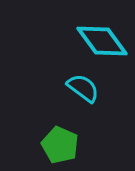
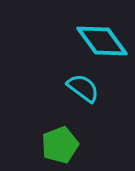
green pentagon: rotated 27 degrees clockwise
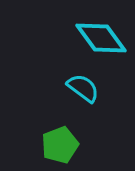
cyan diamond: moved 1 px left, 3 px up
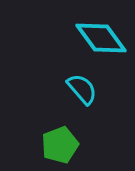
cyan semicircle: moved 1 px left, 1 px down; rotated 12 degrees clockwise
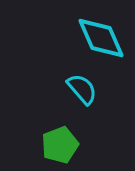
cyan diamond: rotated 12 degrees clockwise
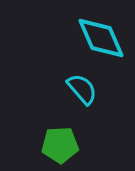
green pentagon: rotated 18 degrees clockwise
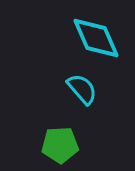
cyan diamond: moved 5 px left
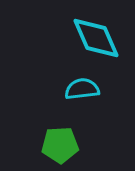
cyan semicircle: rotated 56 degrees counterclockwise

§ TASK DESCRIPTION: Pull out every line of the records that contains the string "cyan", matching case exactly, and list those lines unchanged.

§ THE RESPONSE:
cyan diamond: moved 1 px left, 3 px up
cyan semicircle: moved 1 px left, 1 px down; rotated 12 degrees clockwise
cyan diamond: rotated 12 degrees clockwise
cyan diamond: moved 5 px left
cyan semicircle: rotated 56 degrees counterclockwise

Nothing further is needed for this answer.